Find the line containing "(587, 476) = (605, 479): purple" in the listing below. Repeat it exactly, along with each following line up to and including the one containing "(403, 138) = (588, 432): orange".
*** Begin section ***
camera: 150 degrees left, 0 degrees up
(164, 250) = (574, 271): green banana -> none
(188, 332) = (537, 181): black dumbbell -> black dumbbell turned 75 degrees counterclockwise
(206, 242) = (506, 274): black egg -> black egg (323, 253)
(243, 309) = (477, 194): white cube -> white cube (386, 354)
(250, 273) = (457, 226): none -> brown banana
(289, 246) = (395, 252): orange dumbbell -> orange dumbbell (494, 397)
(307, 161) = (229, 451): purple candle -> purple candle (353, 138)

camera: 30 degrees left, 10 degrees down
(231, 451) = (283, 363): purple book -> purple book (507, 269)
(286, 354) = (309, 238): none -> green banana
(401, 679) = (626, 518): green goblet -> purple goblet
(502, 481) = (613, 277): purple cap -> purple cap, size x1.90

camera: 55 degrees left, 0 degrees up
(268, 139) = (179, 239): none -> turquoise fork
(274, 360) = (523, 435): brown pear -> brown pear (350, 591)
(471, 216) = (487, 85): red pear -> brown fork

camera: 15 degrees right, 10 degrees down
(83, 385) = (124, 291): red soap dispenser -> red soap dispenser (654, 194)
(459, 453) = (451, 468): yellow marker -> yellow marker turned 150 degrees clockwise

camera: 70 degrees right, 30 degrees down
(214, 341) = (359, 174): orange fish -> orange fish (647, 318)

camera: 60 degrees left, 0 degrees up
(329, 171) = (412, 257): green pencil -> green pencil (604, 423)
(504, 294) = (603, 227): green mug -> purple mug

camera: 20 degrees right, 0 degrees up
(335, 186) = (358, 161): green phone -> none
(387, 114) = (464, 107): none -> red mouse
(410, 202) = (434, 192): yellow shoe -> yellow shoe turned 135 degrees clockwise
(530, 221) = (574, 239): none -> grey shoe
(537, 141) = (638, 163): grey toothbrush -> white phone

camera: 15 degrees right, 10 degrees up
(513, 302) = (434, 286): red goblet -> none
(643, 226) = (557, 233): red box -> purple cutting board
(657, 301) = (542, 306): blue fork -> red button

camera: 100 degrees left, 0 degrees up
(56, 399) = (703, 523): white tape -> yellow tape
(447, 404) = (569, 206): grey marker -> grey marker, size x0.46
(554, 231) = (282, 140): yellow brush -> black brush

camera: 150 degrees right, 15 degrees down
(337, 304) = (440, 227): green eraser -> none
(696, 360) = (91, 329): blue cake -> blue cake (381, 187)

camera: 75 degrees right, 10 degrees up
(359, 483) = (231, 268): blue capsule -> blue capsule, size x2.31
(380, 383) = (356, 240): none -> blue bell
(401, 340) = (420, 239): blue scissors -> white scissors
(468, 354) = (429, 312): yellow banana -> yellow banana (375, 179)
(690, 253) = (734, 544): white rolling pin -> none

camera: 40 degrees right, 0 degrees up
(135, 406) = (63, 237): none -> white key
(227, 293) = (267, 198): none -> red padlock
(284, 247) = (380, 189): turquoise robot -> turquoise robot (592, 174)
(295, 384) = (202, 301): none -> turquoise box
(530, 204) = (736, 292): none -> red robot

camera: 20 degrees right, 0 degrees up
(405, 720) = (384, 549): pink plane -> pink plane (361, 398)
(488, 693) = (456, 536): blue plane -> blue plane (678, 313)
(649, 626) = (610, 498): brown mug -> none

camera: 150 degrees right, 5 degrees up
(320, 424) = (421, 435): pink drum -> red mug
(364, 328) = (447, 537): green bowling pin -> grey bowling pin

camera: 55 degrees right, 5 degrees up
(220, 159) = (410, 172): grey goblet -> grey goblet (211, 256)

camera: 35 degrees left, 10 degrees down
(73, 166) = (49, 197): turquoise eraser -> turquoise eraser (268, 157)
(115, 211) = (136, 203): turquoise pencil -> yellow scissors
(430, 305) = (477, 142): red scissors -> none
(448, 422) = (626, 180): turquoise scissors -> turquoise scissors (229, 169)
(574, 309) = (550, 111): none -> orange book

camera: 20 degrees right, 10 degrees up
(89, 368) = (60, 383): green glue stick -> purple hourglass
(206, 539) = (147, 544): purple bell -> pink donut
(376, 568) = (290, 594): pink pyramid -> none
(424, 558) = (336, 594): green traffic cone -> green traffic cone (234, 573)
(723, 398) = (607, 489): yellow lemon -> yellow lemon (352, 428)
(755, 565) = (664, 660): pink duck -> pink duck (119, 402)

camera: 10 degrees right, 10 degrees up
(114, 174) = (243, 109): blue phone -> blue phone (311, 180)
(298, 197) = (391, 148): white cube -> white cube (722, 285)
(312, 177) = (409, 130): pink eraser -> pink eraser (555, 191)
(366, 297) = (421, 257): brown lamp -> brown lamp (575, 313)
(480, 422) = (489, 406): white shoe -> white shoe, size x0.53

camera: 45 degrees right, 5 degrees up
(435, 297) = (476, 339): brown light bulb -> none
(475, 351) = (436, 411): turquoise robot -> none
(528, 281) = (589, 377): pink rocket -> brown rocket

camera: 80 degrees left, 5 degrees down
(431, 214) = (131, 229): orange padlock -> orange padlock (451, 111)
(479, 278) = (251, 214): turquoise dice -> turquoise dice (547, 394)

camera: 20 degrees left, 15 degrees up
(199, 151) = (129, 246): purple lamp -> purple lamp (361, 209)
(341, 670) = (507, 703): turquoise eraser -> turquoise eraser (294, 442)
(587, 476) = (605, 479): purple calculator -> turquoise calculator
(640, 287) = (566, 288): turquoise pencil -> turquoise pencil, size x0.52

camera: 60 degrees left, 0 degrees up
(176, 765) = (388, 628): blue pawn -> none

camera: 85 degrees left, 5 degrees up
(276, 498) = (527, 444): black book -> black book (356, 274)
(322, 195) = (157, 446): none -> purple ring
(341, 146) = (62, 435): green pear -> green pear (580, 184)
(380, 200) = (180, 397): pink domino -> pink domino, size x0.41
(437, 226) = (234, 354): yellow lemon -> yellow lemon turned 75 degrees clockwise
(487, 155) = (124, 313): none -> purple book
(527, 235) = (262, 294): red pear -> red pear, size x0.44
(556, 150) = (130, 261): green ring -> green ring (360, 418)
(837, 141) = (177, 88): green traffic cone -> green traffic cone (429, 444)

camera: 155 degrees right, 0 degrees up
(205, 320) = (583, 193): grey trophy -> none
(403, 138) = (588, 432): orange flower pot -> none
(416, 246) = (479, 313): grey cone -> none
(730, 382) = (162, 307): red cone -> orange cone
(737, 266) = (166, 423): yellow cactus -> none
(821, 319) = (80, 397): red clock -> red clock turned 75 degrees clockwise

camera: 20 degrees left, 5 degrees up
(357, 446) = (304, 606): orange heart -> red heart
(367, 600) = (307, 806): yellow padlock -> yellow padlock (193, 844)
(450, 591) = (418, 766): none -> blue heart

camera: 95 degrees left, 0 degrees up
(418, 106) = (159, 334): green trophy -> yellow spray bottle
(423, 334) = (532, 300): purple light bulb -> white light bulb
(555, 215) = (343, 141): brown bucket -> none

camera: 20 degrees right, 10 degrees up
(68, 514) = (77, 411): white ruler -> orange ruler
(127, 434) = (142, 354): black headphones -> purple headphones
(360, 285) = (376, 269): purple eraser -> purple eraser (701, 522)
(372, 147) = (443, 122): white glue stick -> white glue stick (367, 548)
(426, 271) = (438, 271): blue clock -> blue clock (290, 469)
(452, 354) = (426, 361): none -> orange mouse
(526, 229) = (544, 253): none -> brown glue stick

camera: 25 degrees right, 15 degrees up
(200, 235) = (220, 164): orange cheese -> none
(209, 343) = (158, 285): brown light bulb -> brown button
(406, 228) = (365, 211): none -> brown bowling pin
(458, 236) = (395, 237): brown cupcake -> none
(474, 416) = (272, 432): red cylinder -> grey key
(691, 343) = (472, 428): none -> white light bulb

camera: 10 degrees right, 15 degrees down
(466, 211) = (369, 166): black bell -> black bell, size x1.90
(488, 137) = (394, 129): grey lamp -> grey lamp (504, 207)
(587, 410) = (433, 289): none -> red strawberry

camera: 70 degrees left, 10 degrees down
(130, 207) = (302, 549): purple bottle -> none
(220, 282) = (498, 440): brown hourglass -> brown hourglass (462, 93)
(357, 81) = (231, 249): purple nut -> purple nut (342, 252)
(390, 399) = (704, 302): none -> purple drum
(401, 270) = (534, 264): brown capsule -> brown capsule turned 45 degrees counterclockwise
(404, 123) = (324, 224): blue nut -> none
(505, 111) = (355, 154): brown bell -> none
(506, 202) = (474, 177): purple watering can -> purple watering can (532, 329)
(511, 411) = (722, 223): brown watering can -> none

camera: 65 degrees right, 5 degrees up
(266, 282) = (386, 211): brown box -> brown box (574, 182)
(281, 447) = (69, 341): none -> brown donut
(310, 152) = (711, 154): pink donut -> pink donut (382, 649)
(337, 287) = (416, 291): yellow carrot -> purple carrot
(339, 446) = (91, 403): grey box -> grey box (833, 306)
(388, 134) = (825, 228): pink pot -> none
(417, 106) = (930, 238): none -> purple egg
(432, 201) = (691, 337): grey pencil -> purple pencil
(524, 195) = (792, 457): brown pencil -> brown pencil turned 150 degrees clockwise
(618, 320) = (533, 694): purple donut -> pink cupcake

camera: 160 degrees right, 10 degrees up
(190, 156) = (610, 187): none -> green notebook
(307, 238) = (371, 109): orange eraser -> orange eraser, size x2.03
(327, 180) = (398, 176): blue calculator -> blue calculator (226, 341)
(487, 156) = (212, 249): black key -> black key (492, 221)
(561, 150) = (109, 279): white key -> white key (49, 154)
*** End section ***
-- Problem solution --
(587, 476) = (605, 479): purple calculator -> turquoise calculator
(640, 287) = (566, 288): turquoise pencil -> turquoise pencil, size x0.52

camera: 60 degrees left, 0 degrees up
(176, 765) = (388, 628): blue pawn -> none

camera: 85 degrees left, 5 degrees up
(276, 498) = (527, 444): black book -> black book (356, 274)
(322, 195) = (157, 446): none -> purple ring
(341, 146) = (62, 435): green pear -> green pear (580, 184)
(380, 200) = (180, 397): pink domino -> pink domino, size x0.41
(437, 226) = (234, 354): yellow lemon -> yellow lemon turned 75 degrees clockwise
(487, 155) = (124, 313): none -> purple book
(527, 235) = (262, 294): red pear -> red pear, size x0.44
(556, 150) = (130, 261): green ring -> green ring (360, 418)
(837, 141) = (177, 88): green traffic cone -> green traffic cone (429, 444)

camera: 155 degrees right, 0 degrees up
(205, 320) = (583, 193): grey trophy -> none
(403, 138) = (588, 432): orange flower pot -> none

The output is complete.